Dataset: Begin

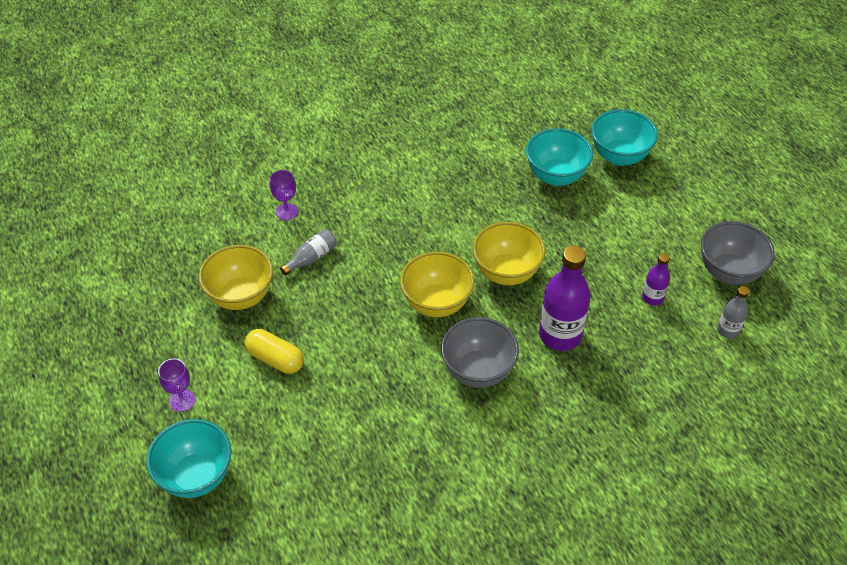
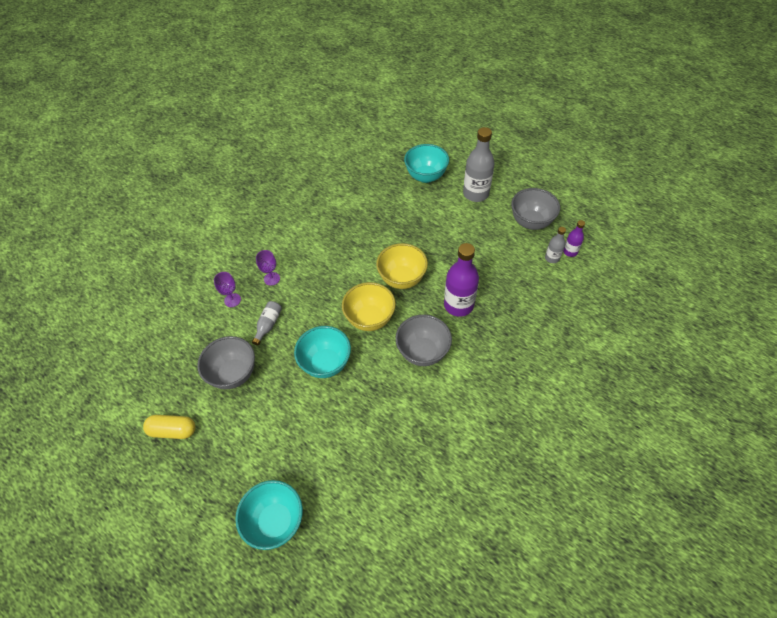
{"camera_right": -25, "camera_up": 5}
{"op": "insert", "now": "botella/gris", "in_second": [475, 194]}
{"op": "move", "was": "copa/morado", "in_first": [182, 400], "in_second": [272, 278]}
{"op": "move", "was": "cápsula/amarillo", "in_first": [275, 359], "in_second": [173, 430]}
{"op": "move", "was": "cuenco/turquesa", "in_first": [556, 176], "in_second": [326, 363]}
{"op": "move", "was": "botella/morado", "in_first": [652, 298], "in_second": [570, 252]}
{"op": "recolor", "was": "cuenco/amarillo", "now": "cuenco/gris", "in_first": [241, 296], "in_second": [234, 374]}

Dataset: End

# [Exercise goal]
Leave the pictures out and write out every entry exactly as given.

# [Exercise output]
{"camera_right": -25, "camera_up": 5}
{"op": "insert", "now": "botella/gris", "in_second": [475, 194]}
{"op": "move", "was": "copa/morado", "in_first": [182, 400], "in_second": [272, 278]}
{"op": "move", "was": "cápsula/amarillo", "in_first": [275, 359], "in_second": [173, 430]}
{"op": "move", "was": "cuenco/turquesa", "in_first": [556, 176], "in_second": [326, 363]}
{"op": "move", "was": "botella/morado", "in_first": [652, 298], "in_second": [570, 252]}
{"op": "recolor", "was": "cuenco/amarillo", "now": "cuenco/gris", "in_first": [241, 296], "in_second": [234, 374]}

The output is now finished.